(Saved data entries)
__________________________________________________

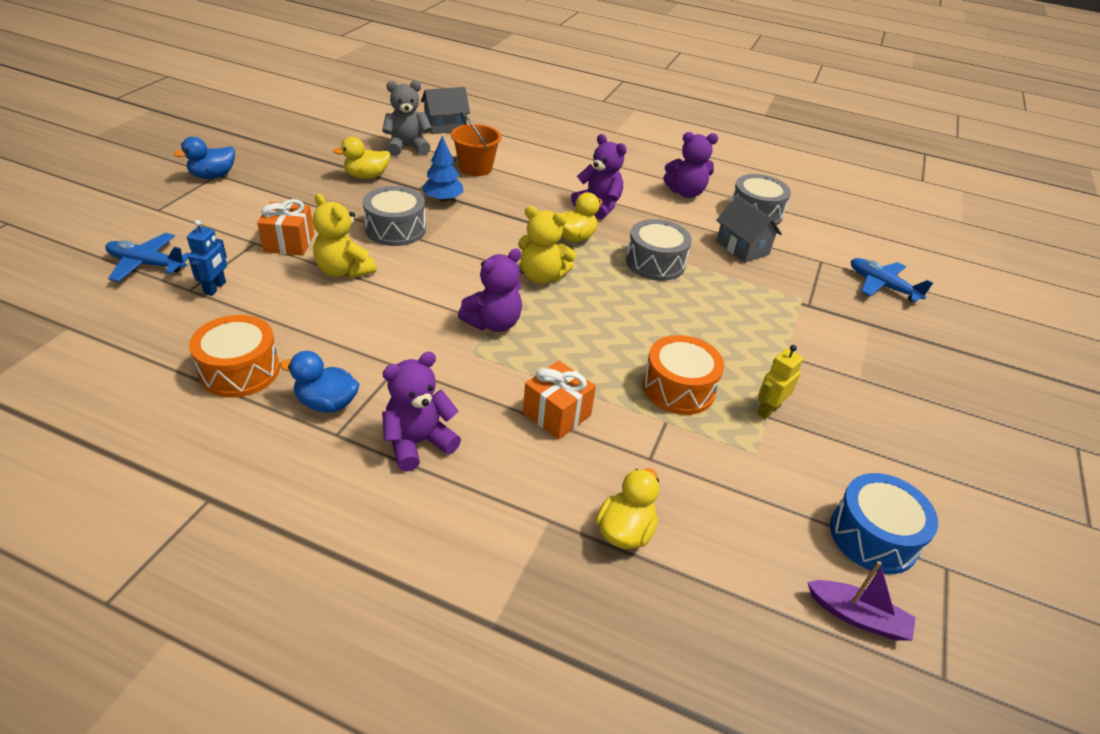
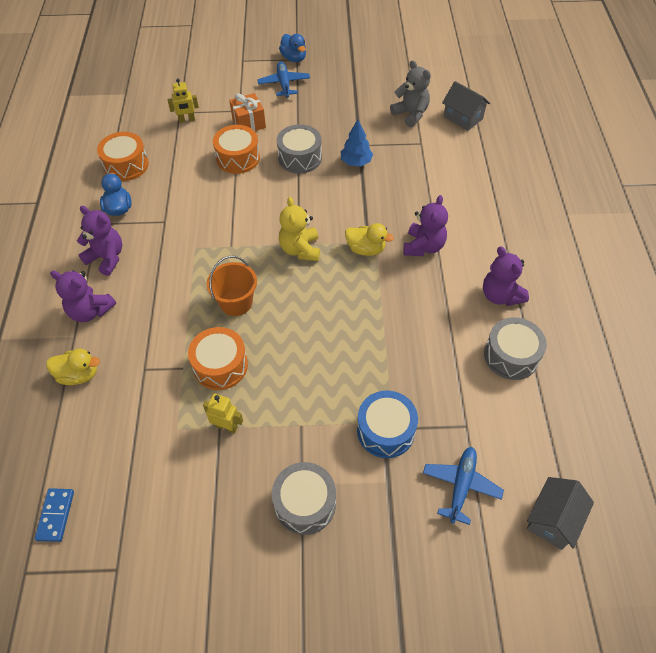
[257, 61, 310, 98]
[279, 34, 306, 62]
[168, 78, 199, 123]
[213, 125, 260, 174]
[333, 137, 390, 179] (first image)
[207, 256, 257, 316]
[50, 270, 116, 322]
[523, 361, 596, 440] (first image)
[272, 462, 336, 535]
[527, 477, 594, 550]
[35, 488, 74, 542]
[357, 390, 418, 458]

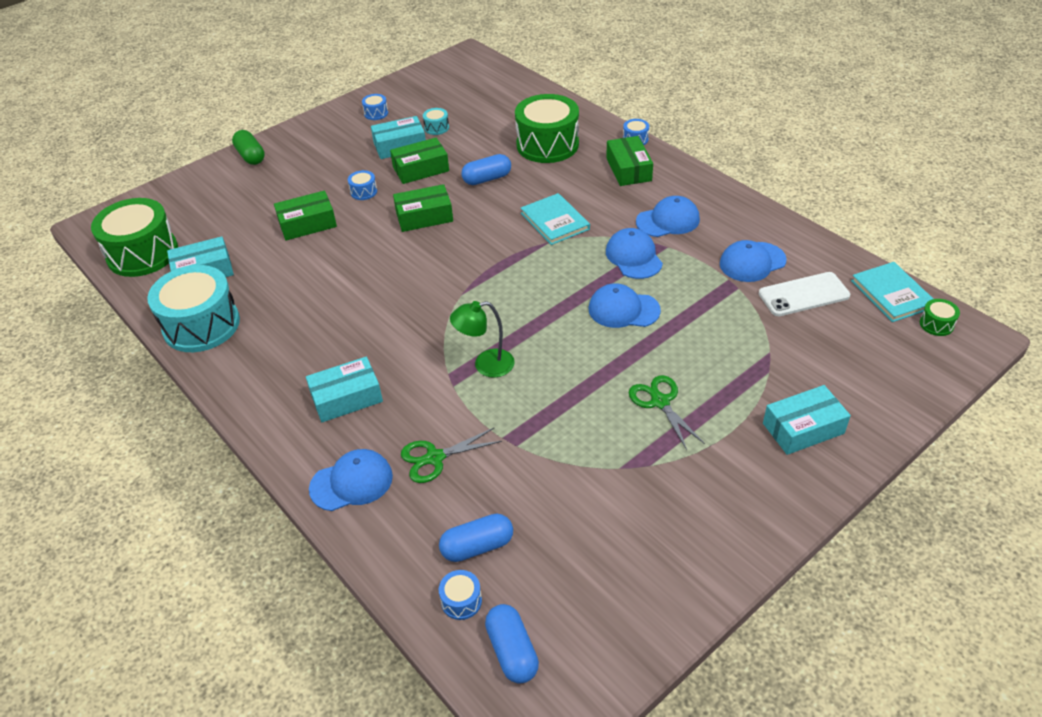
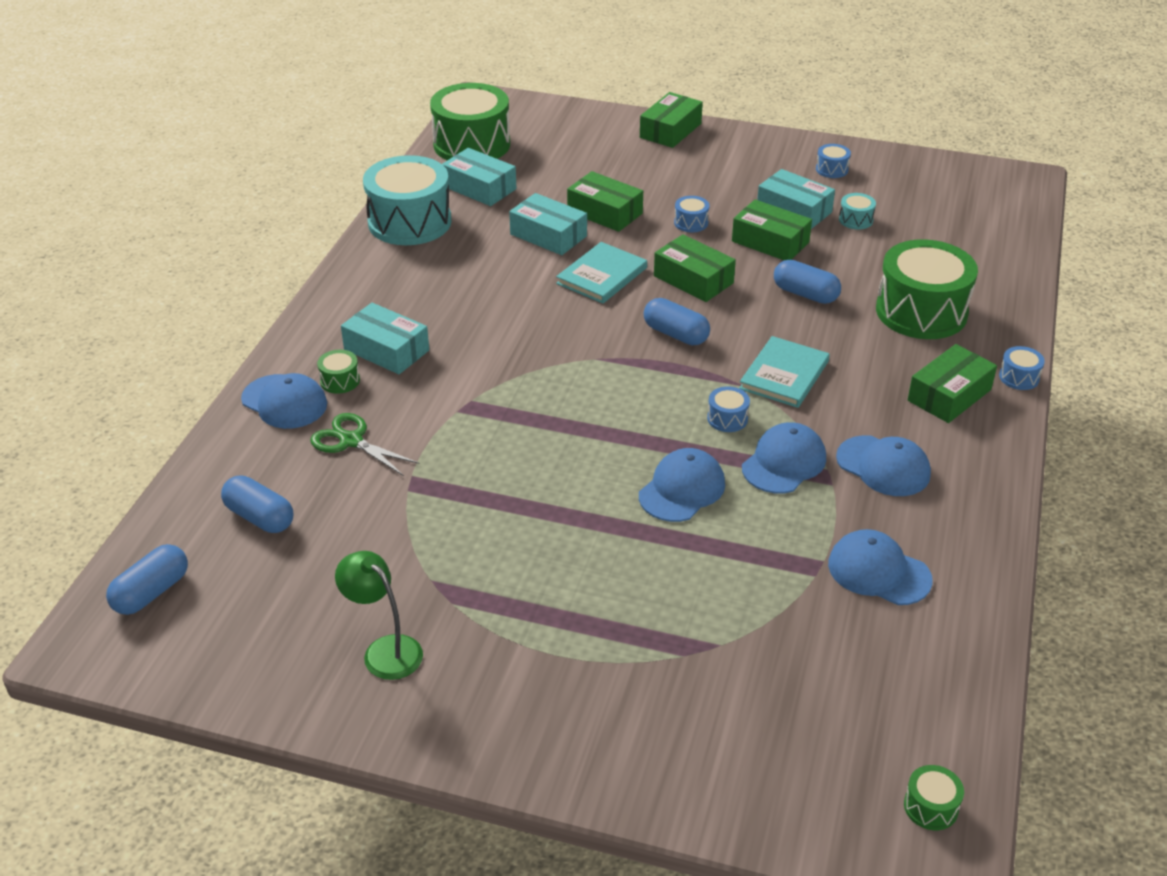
[640, 92, 703, 148]
[707, 386, 750, 432]
[335, 551, 423, 680]
[639, 448, 725, 522]
[629, 375, 705, 450] (first image)
[759, 272, 850, 316] (first image)
[509, 193, 587, 255]
[556, 242, 647, 303]
[317, 350, 360, 394]
[644, 298, 710, 345]

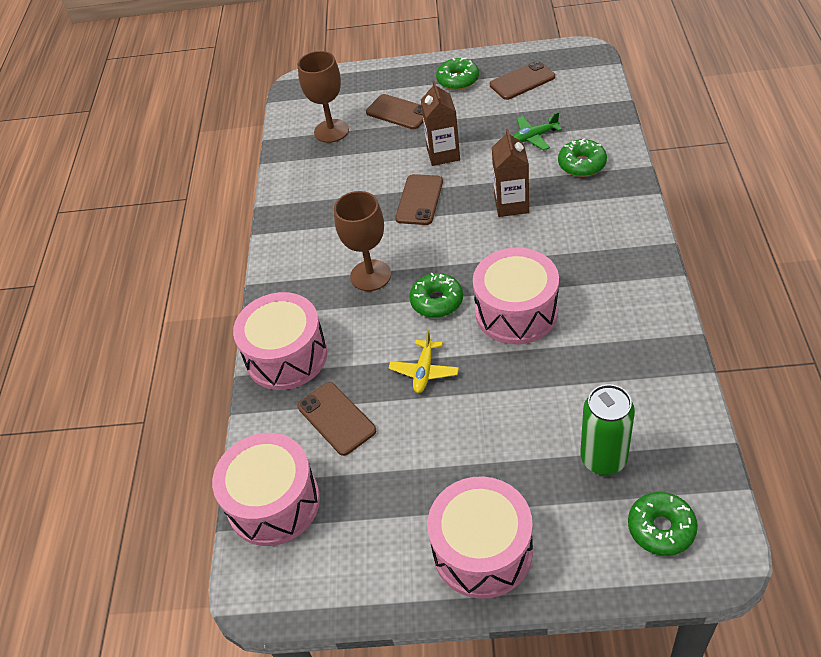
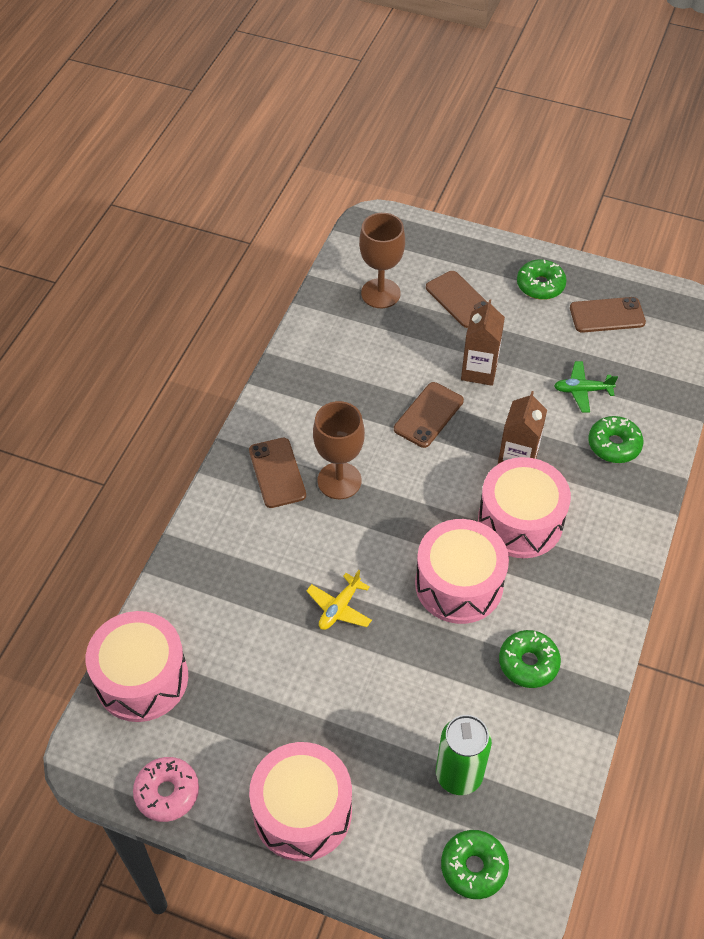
[478, 457, 571, 558]
[249, 438, 306, 508]
[499, 630, 561, 688]
[133, 757, 199, 822]

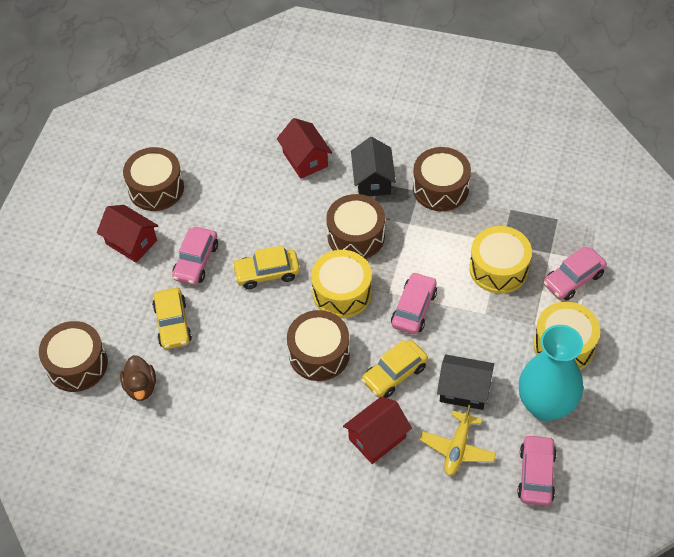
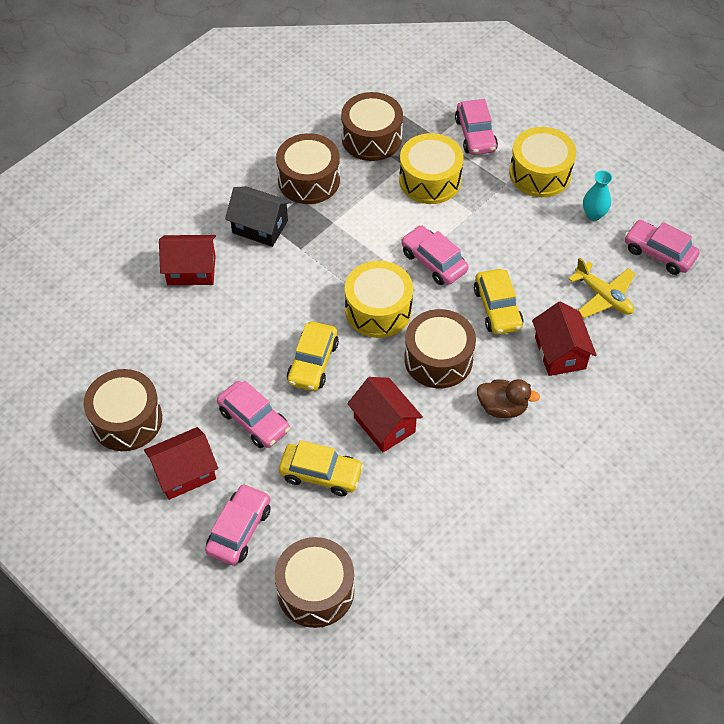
[477, 379, 540, 418]
[341, 92, 403, 161]
[437, 354, 494, 410] (first image)
[583, 170, 612, 221]
[205, 483, 271, 565]
[347, 377, 423, 453]

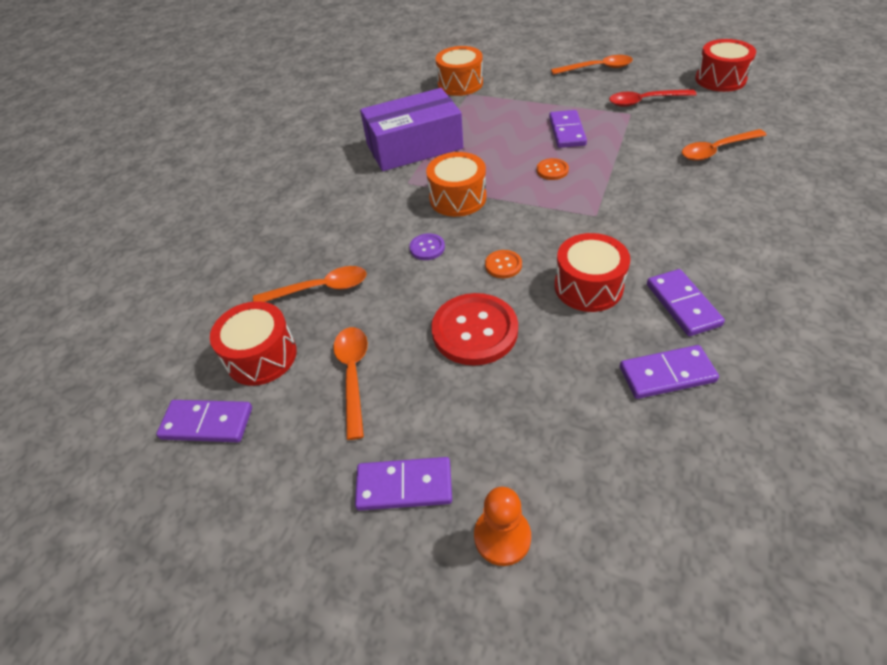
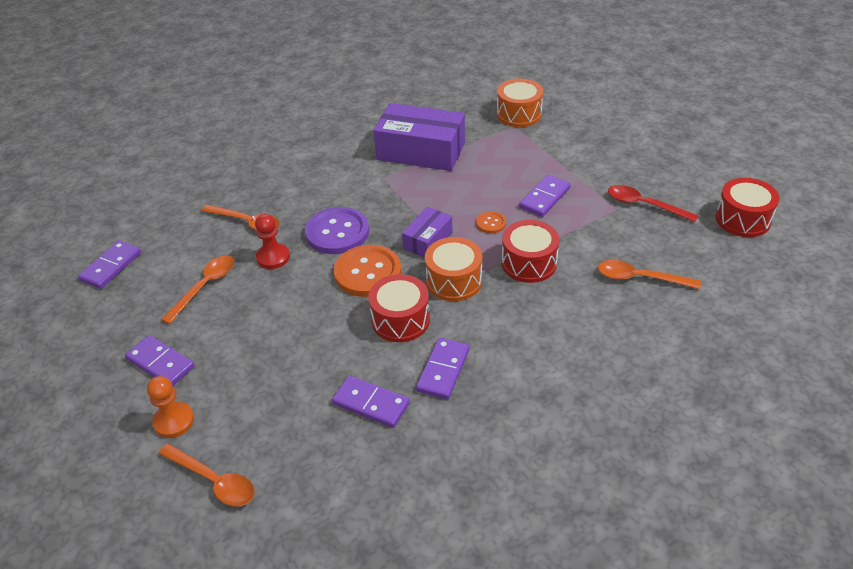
[78, 240, 141, 289]
[502, 220, 560, 283]
[305, 207, 369, 254]
[425, 237, 482, 301]
[431, 293, 518, 366] (first image)
[334, 245, 401, 297]
[158, 444, 255, 507]
[255, 214, 290, 269]
[402, 207, 453, 258]

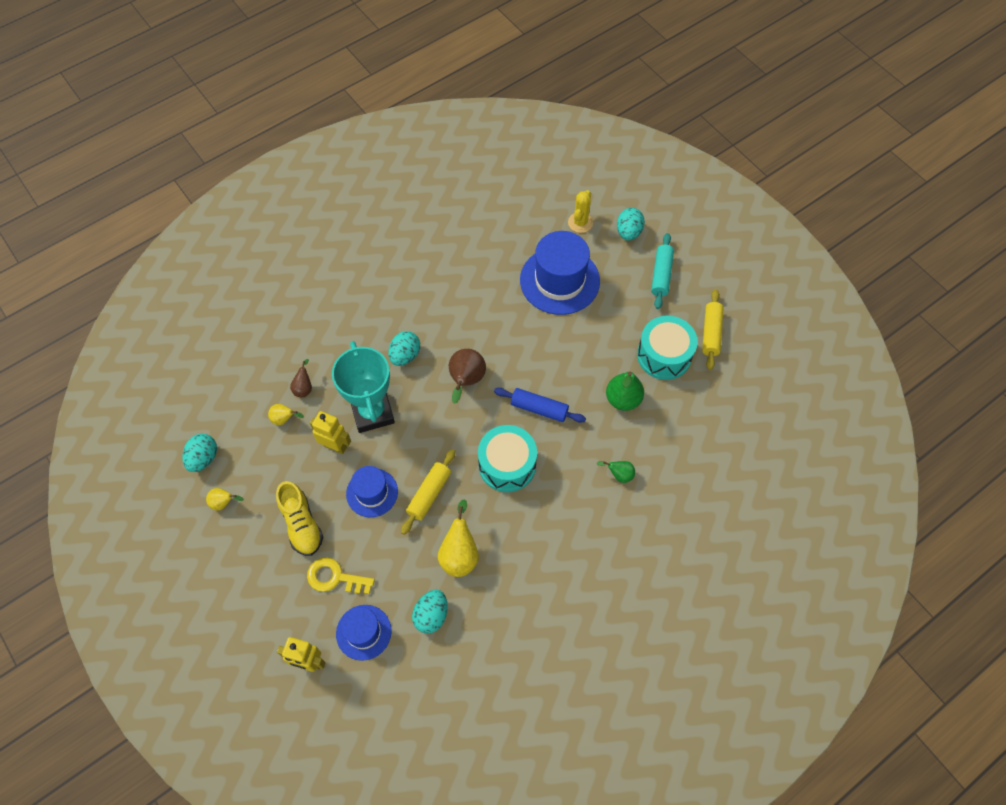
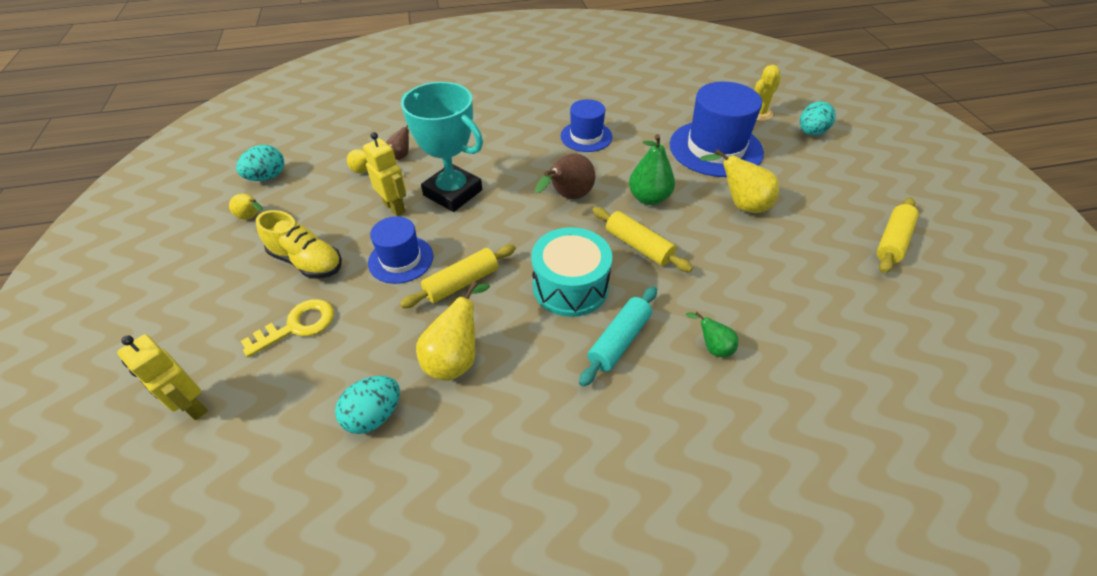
[256, 210, 342, 279]
[241, 299, 334, 357]
[401, 82, 483, 212]
[560, 99, 612, 152]
[388, 331, 420, 366] (first image)
[592, 207, 693, 272]
[629, 134, 675, 205]
[637, 316, 698, 380] (first image)
[579, 286, 657, 387]
[700, 149, 779, 213]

__________________________________________________

▶ [What is required]
An exact copy of the lines above between the line holding "[213, 125, 260, 174]" and the line holding "[35, 488, 74, 542]", inclusive, is the whole answer.

▶ [Answer space]
[213, 125, 260, 174]
[333, 137, 390, 179] (first image)
[207, 256, 257, 316]
[50, 270, 116, 322]
[523, 361, 596, 440] (first image)
[272, 462, 336, 535]
[527, 477, 594, 550]
[35, 488, 74, 542]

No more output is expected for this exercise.